(Listed records begins)

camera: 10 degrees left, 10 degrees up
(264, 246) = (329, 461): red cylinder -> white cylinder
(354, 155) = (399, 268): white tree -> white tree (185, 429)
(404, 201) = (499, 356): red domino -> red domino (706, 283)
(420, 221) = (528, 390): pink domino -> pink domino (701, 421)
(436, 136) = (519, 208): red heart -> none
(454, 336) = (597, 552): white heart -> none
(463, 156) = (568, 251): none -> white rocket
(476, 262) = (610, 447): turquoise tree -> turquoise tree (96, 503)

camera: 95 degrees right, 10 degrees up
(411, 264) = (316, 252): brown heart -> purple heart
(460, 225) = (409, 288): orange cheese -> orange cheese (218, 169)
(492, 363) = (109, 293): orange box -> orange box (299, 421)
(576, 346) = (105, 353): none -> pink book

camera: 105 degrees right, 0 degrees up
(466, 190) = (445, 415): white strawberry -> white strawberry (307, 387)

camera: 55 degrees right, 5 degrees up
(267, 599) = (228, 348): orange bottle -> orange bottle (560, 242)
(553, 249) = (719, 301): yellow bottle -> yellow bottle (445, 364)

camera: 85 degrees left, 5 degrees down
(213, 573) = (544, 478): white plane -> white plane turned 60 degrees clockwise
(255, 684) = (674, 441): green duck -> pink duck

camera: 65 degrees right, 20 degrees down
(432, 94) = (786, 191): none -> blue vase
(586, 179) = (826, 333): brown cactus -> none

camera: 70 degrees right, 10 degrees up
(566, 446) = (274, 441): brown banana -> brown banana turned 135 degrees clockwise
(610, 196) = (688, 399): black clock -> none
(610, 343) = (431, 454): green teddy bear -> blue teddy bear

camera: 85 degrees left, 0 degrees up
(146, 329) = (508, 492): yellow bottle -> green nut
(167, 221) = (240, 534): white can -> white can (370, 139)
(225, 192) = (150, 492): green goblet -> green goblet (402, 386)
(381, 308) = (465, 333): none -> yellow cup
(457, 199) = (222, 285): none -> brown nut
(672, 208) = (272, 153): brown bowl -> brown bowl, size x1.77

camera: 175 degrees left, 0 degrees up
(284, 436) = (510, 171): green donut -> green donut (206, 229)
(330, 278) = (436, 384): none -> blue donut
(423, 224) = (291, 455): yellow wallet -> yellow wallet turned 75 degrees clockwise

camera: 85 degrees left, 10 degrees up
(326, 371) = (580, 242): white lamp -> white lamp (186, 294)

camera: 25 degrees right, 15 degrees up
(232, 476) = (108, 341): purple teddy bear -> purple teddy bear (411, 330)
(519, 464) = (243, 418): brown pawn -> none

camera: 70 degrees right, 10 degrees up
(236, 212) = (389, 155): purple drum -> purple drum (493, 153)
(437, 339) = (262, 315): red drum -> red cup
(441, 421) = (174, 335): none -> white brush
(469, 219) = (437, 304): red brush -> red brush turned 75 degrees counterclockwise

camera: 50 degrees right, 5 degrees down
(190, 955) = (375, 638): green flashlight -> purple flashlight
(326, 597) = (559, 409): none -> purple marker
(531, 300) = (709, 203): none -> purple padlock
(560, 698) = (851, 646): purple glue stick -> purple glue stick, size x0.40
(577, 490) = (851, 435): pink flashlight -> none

(Listed records ends)

**Work request**
Using the data above, reproduce exactly the lines between those holding "(267, 599) = (228, 348): orange" and "(167, 221) = (240, 534): white", inclusive, and no others.

**Solution for this exercise**
(267, 599) = (228, 348): orange bottle -> orange bottle (560, 242)
(553, 249) = (719, 301): yellow bottle -> yellow bottle (445, 364)

camera: 85 degrees left, 5 degrees down
(213, 573) = (544, 478): white plane -> white plane turned 60 degrees clockwise
(255, 684) = (674, 441): green duck -> pink duck

camera: 65 degrees right, 20 degrees down
(432, 94) = (786, 191): none -> blue vase
(586, 179) = (826, 333): brown cactus -> none

camera: 70 degrees right, 10 degrees up
(566, 446) = (274, 441): brown banana -> brown banana turned 135 degrees clockwise
(610, 196) = (688, 399): black clock -> none
(610, 343) = (431, 454): green teddy bear -> blue teddy bear

camera: 85 degrees left, 0 degrees up
(146, 329) = (508, 492): yellow bottle -> green nut
(167, 221) = (240, 534): white can -> white can (370, 139)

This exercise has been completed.